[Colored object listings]
┌──

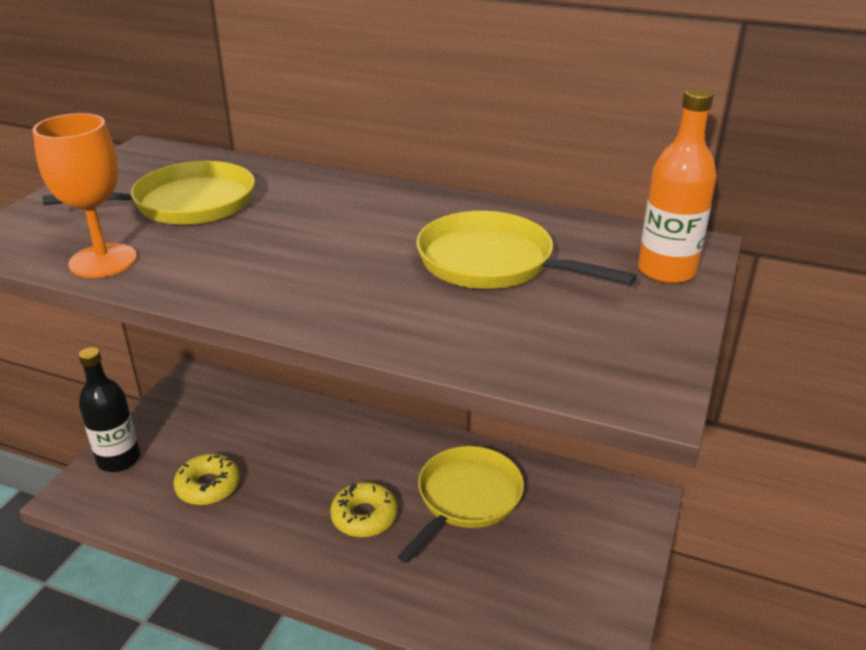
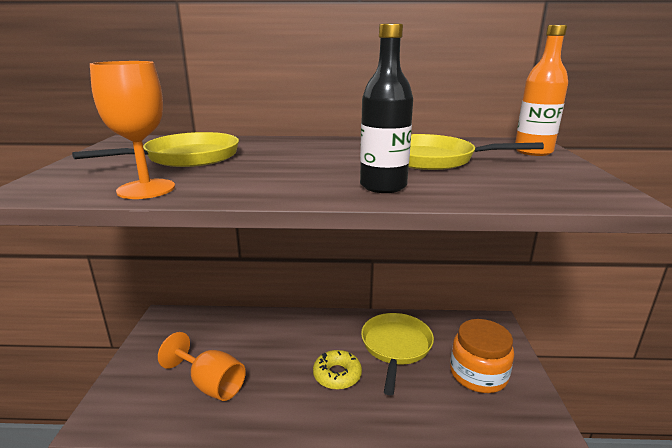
camera: 20 degrees left, 10 degrees down
(119, 459) = (127, 383): black bottle -> black bottle (383, 186)
(208, 486) = (211, 384): yellow donut -> orange goblet
(556, 568) = (478, 374): none -> orange jar

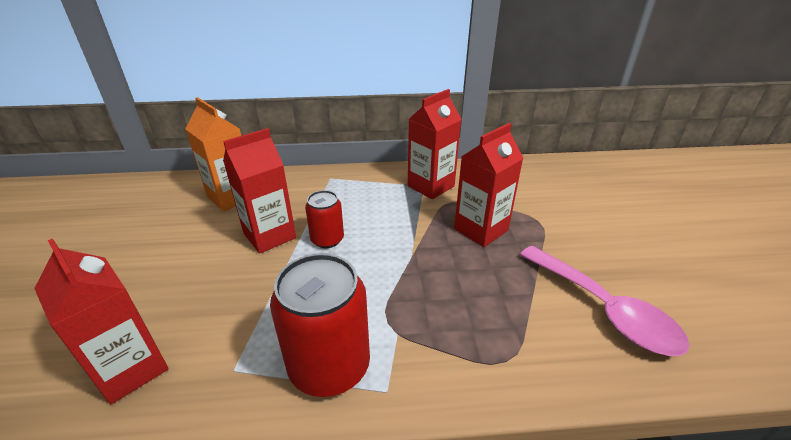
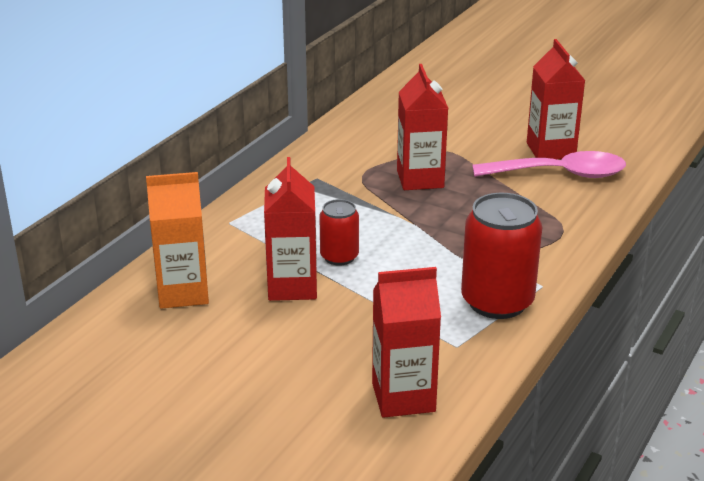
camera: 55 degrees left, 5 degrees down
(431, 186) = (323, 174): red carton -> red carton (550, 150)

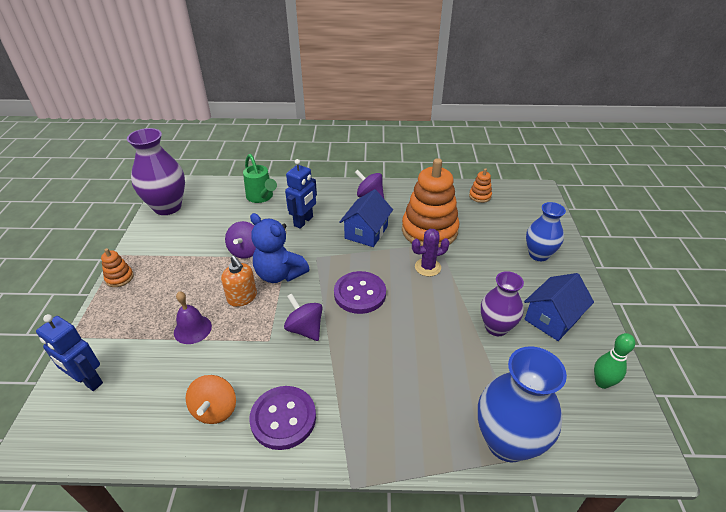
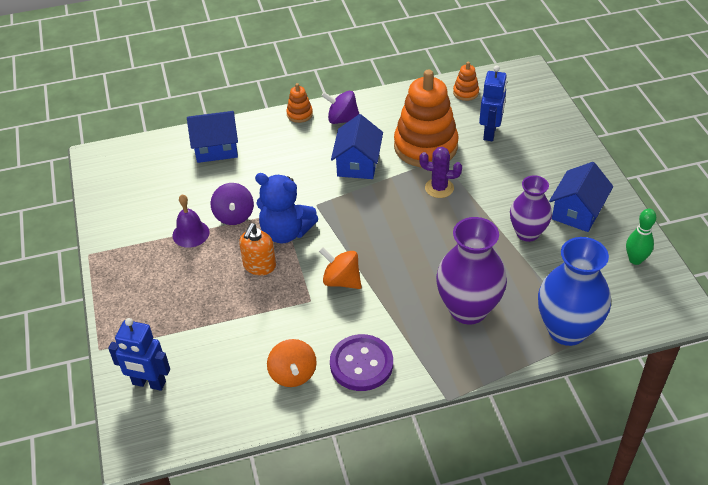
camera: 15 degrees left, 5 degrees up
(119, 278) = (109, 278): orange stacking toy -> orange stacking toy (299, 114)
(167, 207) = (109, 185): purple vase -> purple vase (468, 309)
(192, 329) = (225, 309): purple bell -> purple bell (191, 233)
(242, 297) = (259, 266): orange soap dispenser -> orange soap dispenser turned 75 degrees clockwise
(261, 197) = (216, 148): green watering can -> blue house
(303, 221) = (281, 167): blue robot -> blue robot (490, 133)
(305, 329) = (341, 281): purple spinning top -> orange spinning top
(360, 294) = (381, 232): purple button -> none
(427, 267) = (439, 188): purple cactus -> purple cactus turned 45 degrees clockwise
(538, 254) = (547, 148): blue vase -> none

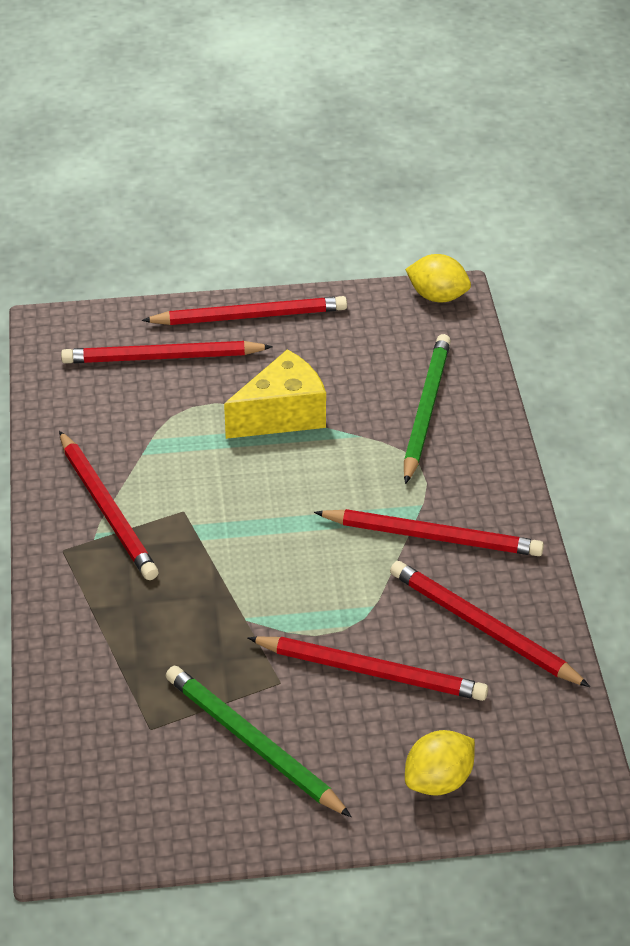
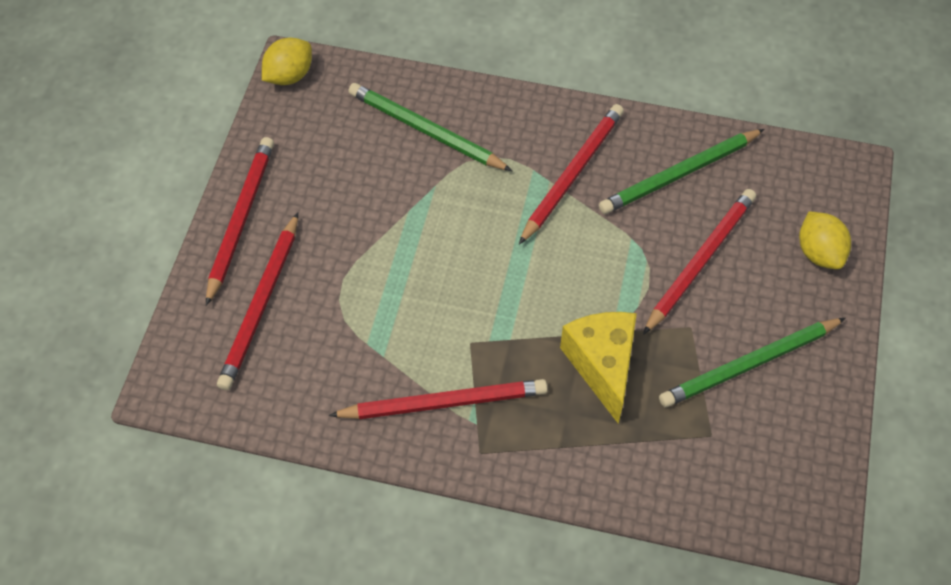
camera: 70 degrees left, 15 degrees up
(282, 415) = (384, 233): yellow cheese -> yellow cheese (602, 366)
(483, 628) = (680, 174): red pencil -> green pencil

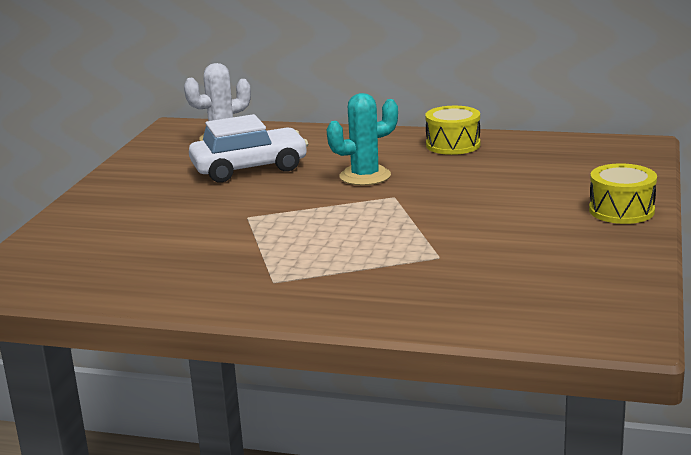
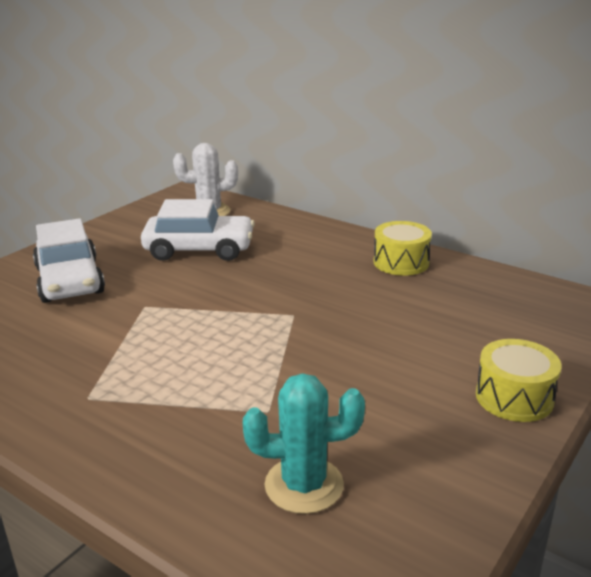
camera: 20 degrees right, 5 degrees up
(145, 213) = (70, 280): none -> white car
(365, 176) = (288, 282): turquoise cactus -> turquoise cactus (304, 485)

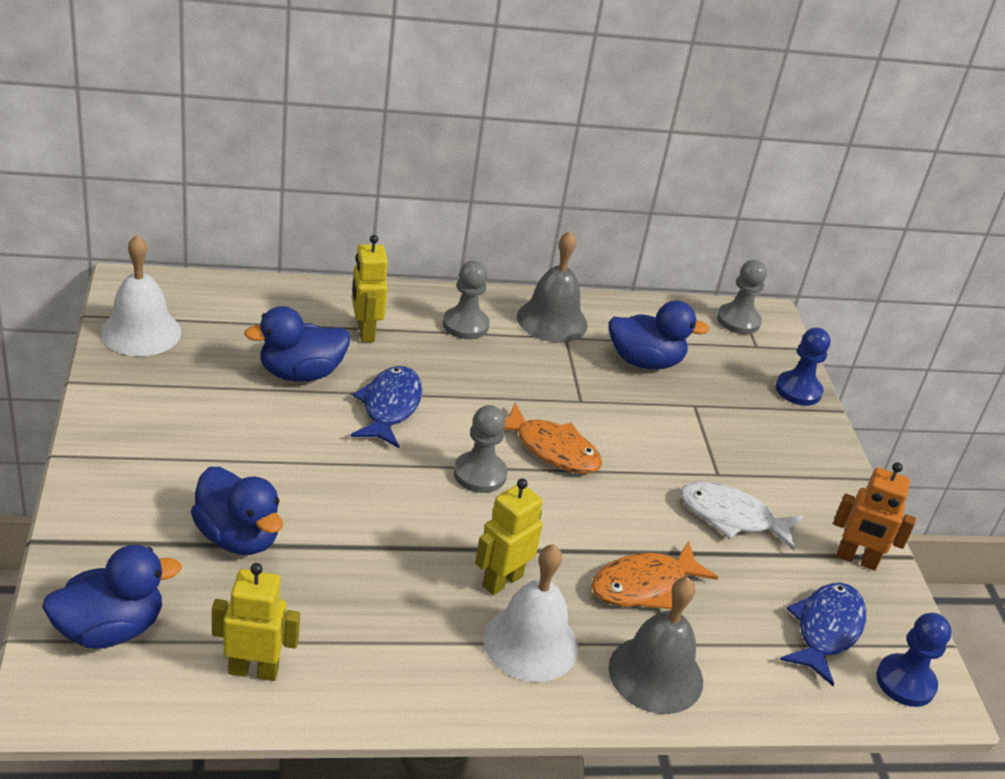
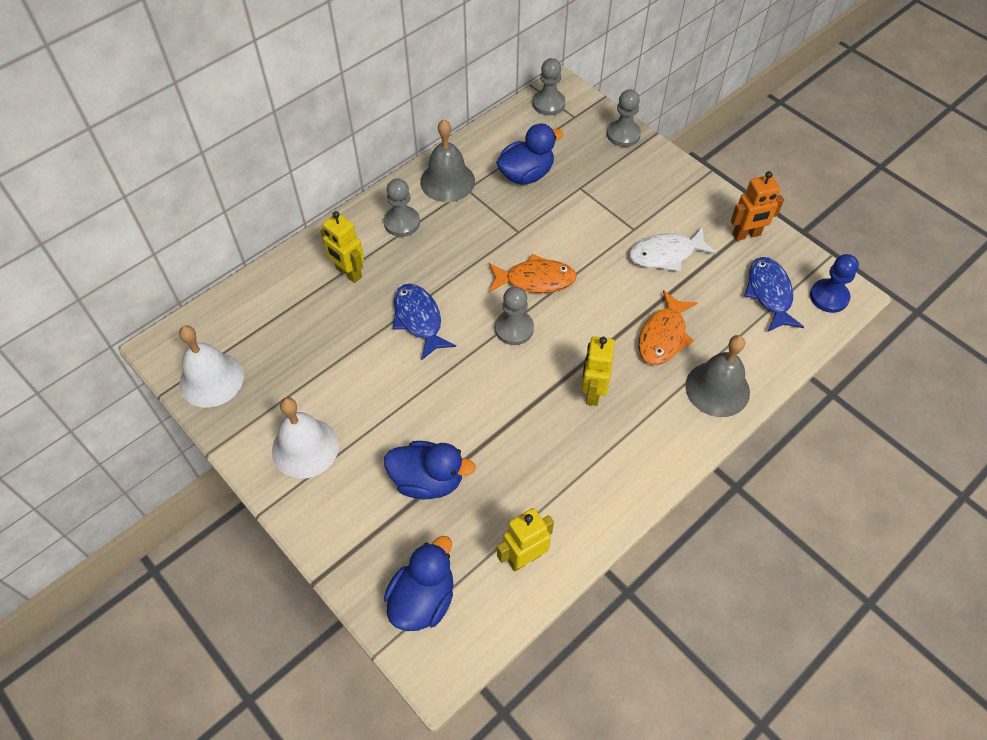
camera: 30 degrees left, 20 degrees up
(300, 373) = (342, 335): blue duck -> none
(530, 643) = (643, 420): white bell -> white bell (305, 448)
(798, 390) = (623, 134): blue pawn -> grey pawn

└──

_WHAT YOU WILL DO_.
Without including any pictures, return every line of the records exactly.

_EXERCISE SOLUTION_.
camera: 20 degrees left, 10 degrees down
(119, 459) = (127, 383): black bottle -> black bottle (383, 186)
(208, 486) = (211, 384): yellow donut -> orange goblet
(556, 568) = (478, 374): none -> orange jar

camera: 55 degrees left, 5 degrees down
(431, 186) = (323, 174): red carton -> red carton (550, 150)

camera: 15 degrees left, 5 degrees up
(119, 278) = (109, 278): orange stacking toy -> orange stacking toy (299, 114)
(167, 207) = (109, 185): purple vase -> purple vase (468, 309)
(192, 329) = (225, 309): purple bell -> purple bell (191, 233)
(242, 297) = (259, 266): orange soap dispenser -> orange soap dispenser turned 75 degrees clockwise
(261, 197) = (216, 148): green watering can -> blue house
(303, 221) = (281, 167): blue robot -> blue robot (490, 133)
(305, 329) = (341, 281): purple spinning top -> orange spinning top
(360, 294) = (381, 232): purple button -> none
(427, 267) = (439, 188): purple cactus -> purple cactus turned 45 degrees clockwise
(538, 254) = (547, 148): blue vase -> none

camera: 70 degrees left, 15 degrees up
(282, 415) = (384, 233): yellow cheese -> yellow cheese (602, 366)
(483, 628) = (680, 174): red pencil -> green pencil

camera: 20 degrees right, 5 degrees up
(145, 213) = (70, 280): none -> white car
(365, 176) = (288, 282): turquoise cactus -> turquoise cactus (304, 485)

camera: 30 degrees left, 20 degrees up
(300, 373) = (342, 335): blue duck -> none
(530, 643) = (643, 420): white bell -> white bell (305, 448)
(798, 390) = (623, 134): blue pawn -> grey pawn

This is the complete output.